WORK INSTRUCTION:
Repeat the entries exactly but omit the pictures.

Dataset entries
Start of Block
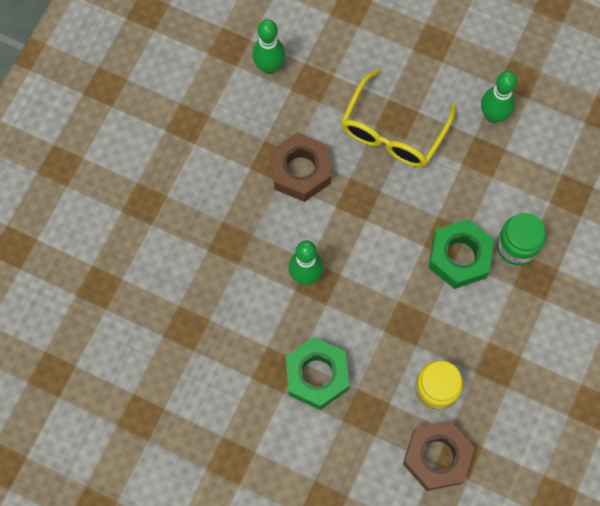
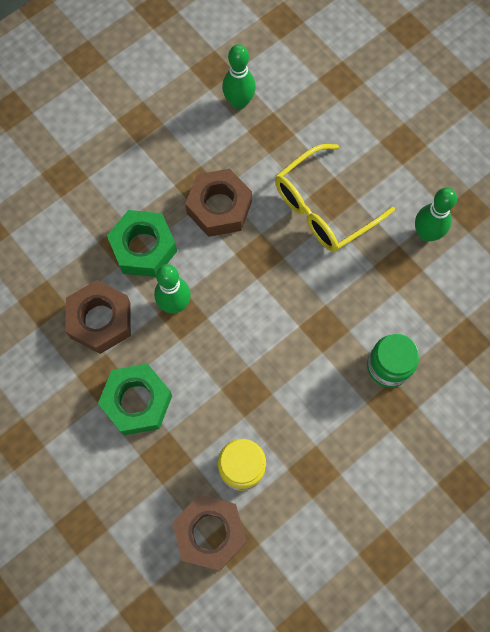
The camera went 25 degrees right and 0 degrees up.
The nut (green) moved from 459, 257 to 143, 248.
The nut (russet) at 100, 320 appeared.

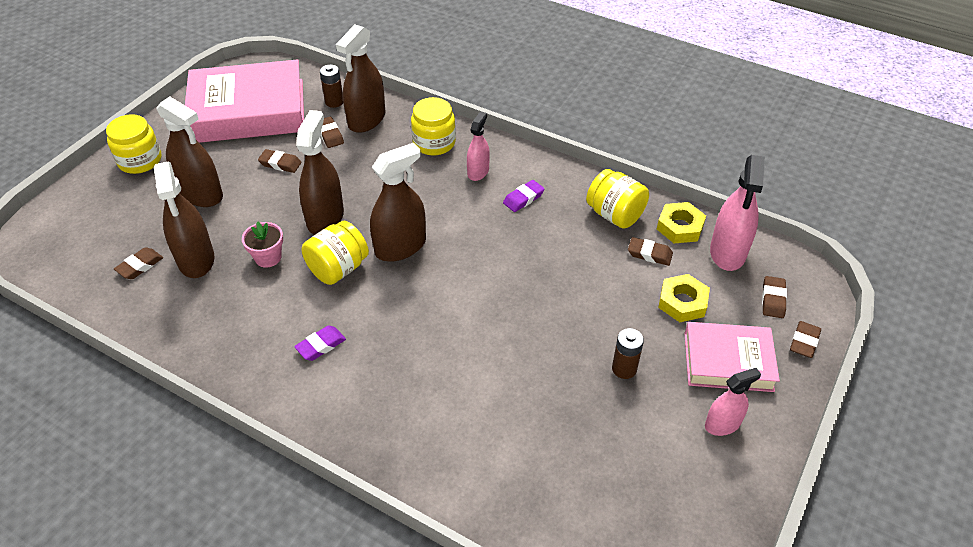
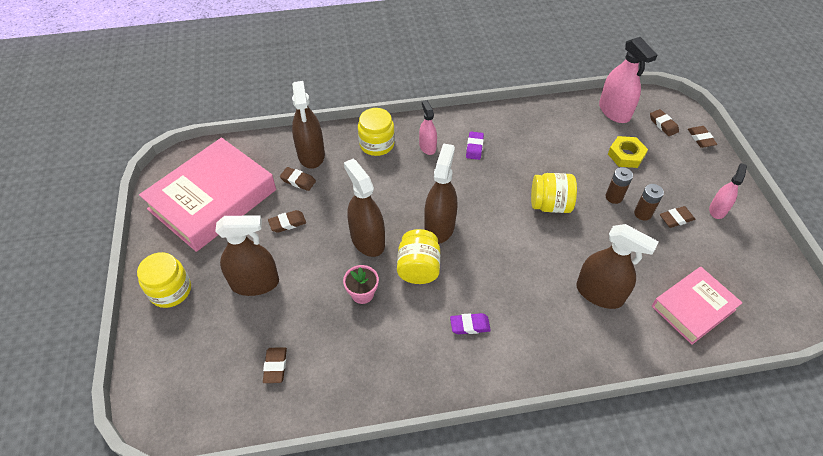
The camera went 40 degrees left and 5 degrees up.
The AA battery (russet) moved from 334, 102 to 614, 197.
The spray bottle (russet) moved from 196, 259 to 599, 293.
The preserve jar (yellow) moved from 615, 215 to 550, 205.
The nut (yellow) at 680, 227 disappeared.
The pencil eraser (russet) moved from 649, 254 to 676, 219.
The hardback (rosy) moved from 728, 362 to 693, 308.
The pencil eraser (purple) at 321, 345 turned 75 degrees clockwise.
End of Block
ANSWER AREA:
The camera went 25 degrees right and 0 degrees up.
The nut (green) moved from 459, 257 to 143, 248.
The nut (russet) at 100, 320 appeared.

The camera went 40 degrees left and 5 degrees up.
The AA battery (russet) moved from 334, 102 to 614, 197.
The spray bottle (russet) moved from 196, 259 to 599, 293.
The preserve jar (yellow) moved from 615, 215 to 550, 205.
The nut (yellow) at 680, 227 disappeared.
The pencil eraser (russet) moved from 649, 254 to 676, 219.
The hardback (rosy) moved from 728, 362 to 693, 308.
The pencil eraser (purple) at 321, 345 turned 75 degrees clockwise.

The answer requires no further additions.